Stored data
◆ ◆ ◆ ◆ ◆ ◆ ◆

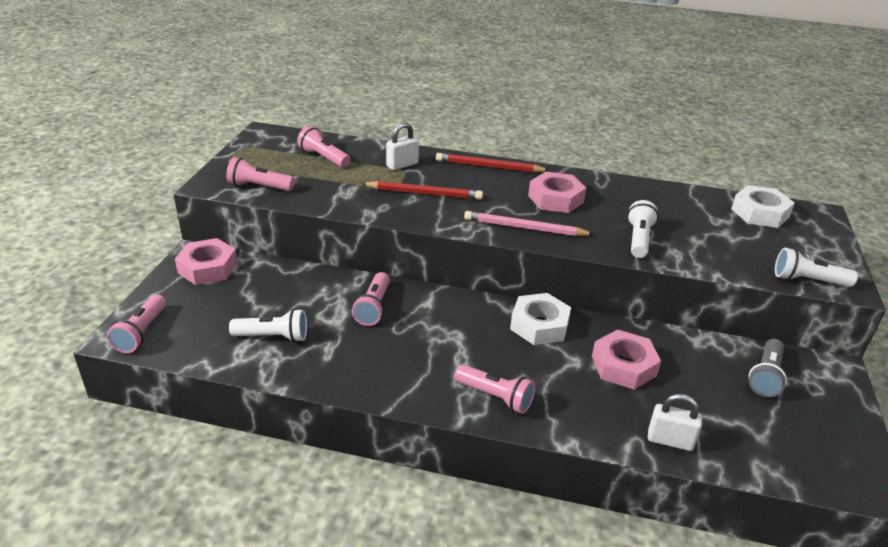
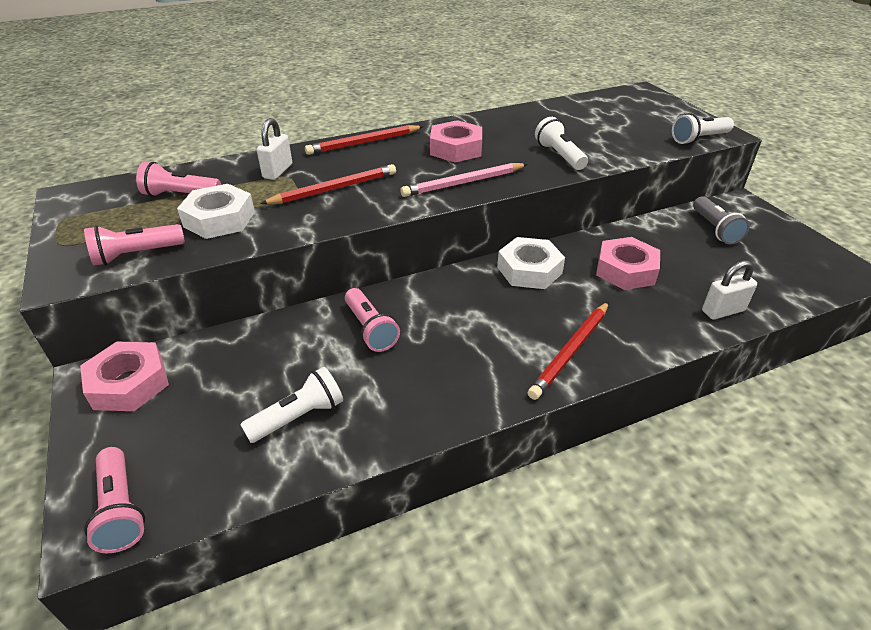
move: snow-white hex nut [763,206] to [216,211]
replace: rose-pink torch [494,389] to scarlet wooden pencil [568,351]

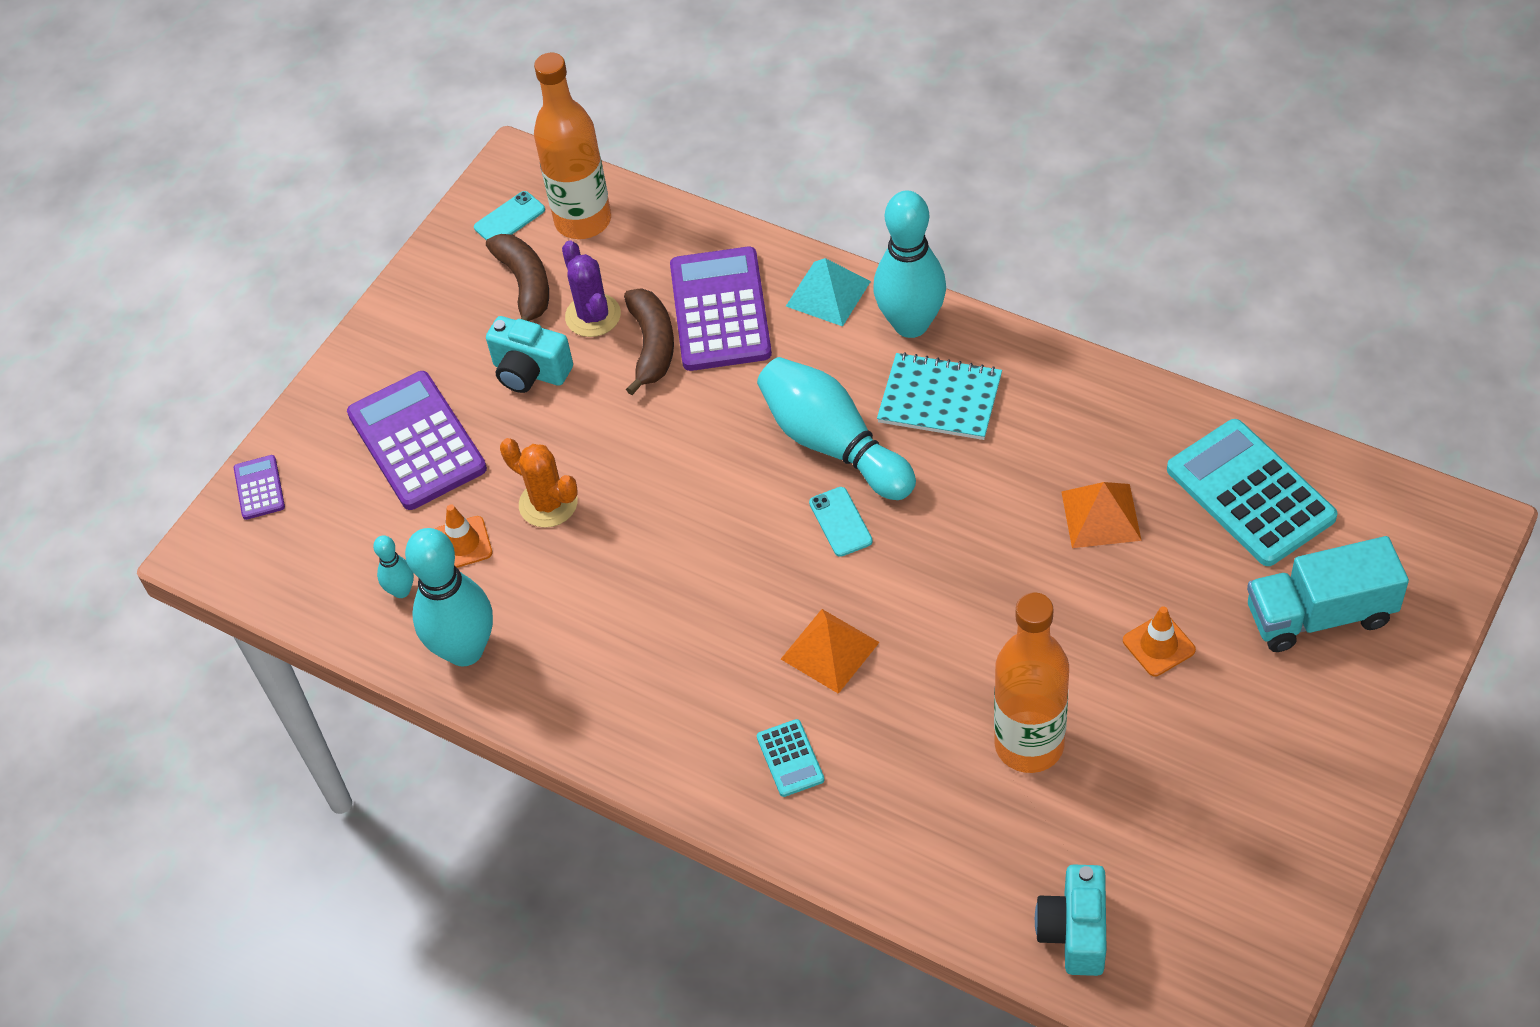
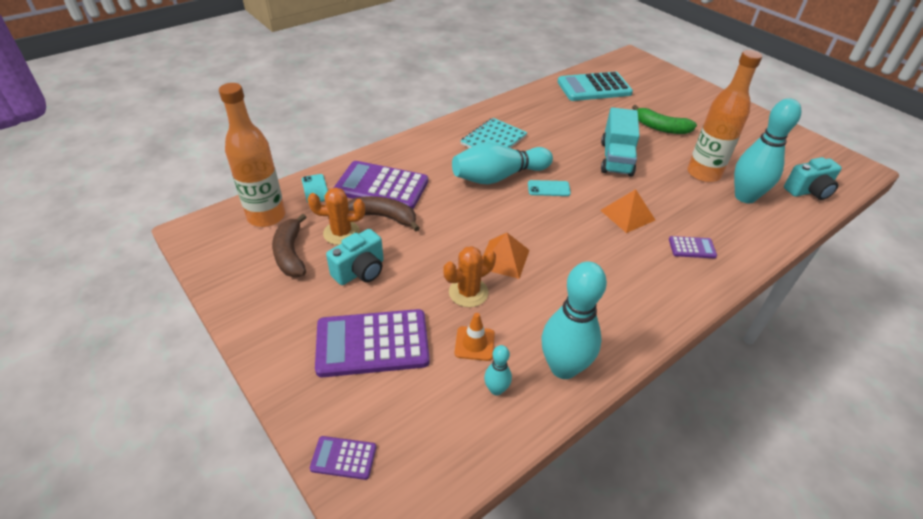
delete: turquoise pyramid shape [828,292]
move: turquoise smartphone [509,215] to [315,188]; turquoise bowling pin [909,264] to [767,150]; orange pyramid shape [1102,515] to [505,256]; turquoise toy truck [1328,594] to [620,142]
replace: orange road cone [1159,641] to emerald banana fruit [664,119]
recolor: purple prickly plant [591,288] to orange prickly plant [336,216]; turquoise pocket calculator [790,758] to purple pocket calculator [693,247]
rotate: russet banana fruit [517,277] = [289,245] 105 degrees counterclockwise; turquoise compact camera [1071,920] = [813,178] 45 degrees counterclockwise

◆ ◆ ◆ ◆ ◆ ◆ ◆

▸ Work item
The records above are to be copied exactly, without their pictures.

▸ Result of this exercise
move: snow-white hex nut [763,206] to [216,211]
replace: rose-pink torch [494,389] to scarlet wooden pencil [568,351]

delete: turquoise pyramid shape [828,292]
move: turquoise smartphone [509,215] to [315,188]; turquoise bowling pin [909,264] to [767,150]; orange pyramid shape [1102,515] to [505,256]; turquoise toy truck [1328,594] to [620,142]
replace: orange road cone [1159,641] to emerald banana fruit [664,119]
recolor: purple prickly plant [591,288] to orange prickly plant [336,216]; turquoise pocket calculator [790,758] to purple pocket calculator [693,247]
rotate: russet banana fruit [517,277] = [289,245] 105 degrees counterclockwise; turquoise compact camera [1071,920] = [813,178] 45 degrees counterclockwise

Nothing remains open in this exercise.